Find the string "cyan" in the data, and copy out each line that has it.

[Coordinate-based object records]
_ _ _ _ _

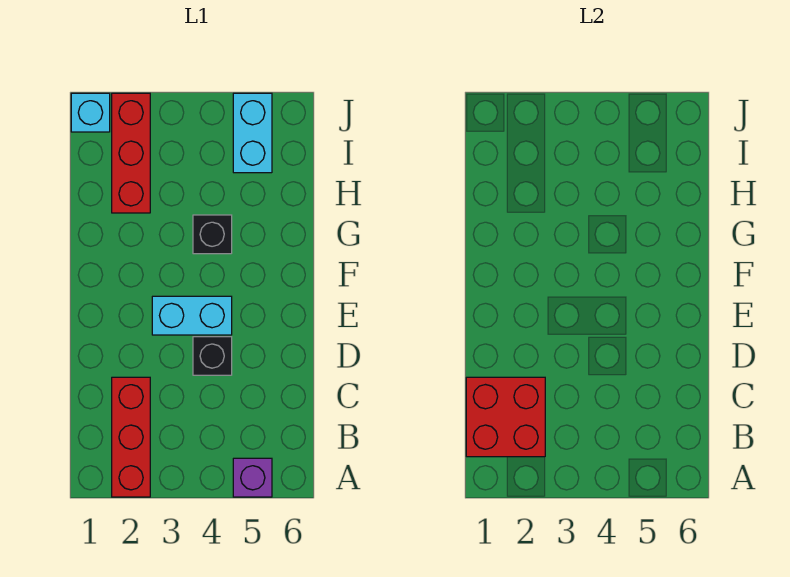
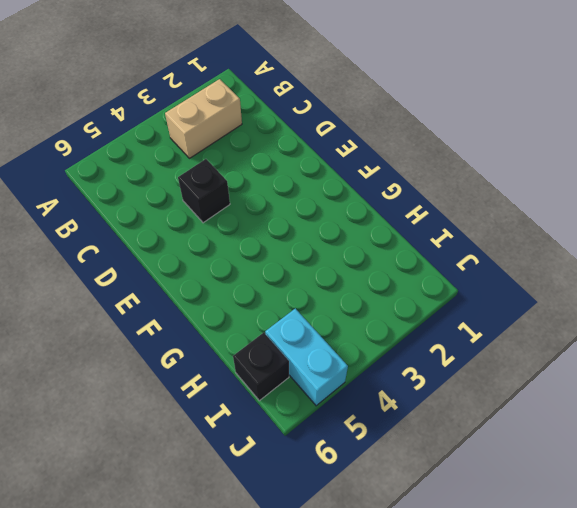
tan brick B2:B3 level 1 -> red brick A2:C2 level 1
black brick I6 level 1 -> black brick G4 level 1
none -> purple brick A5 level 1
none -> cyan brick E3:E4 level 1

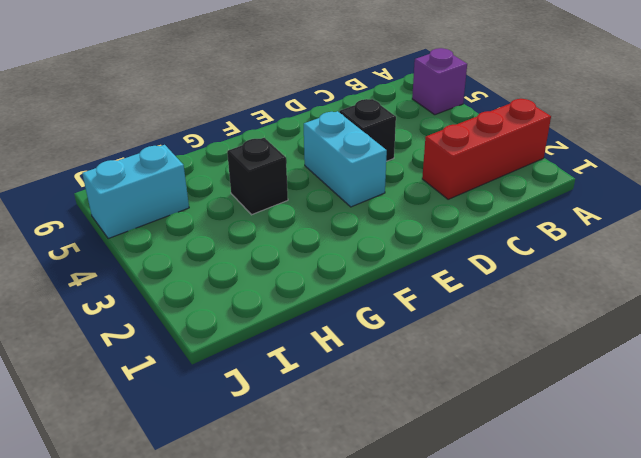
none -> red brick H2:J2 level 1
none -> cyan brick J1 level 1

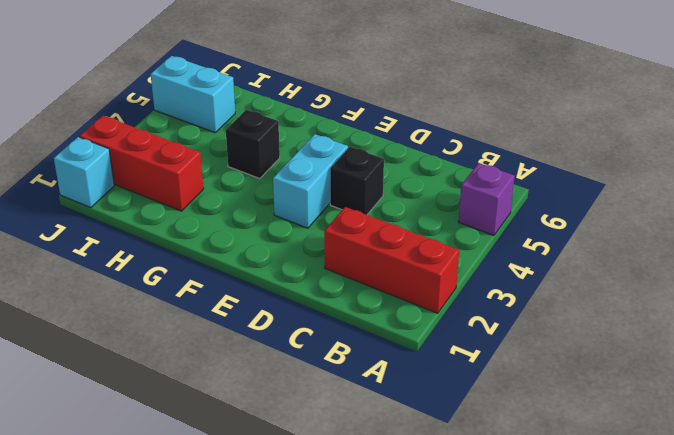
none -> red brick B1:C2 level 2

_ _ _ _ _

# WRITTEN REPLY
none -> cyan brick E3:E4 level 1
none -> cyan brick J1 level 1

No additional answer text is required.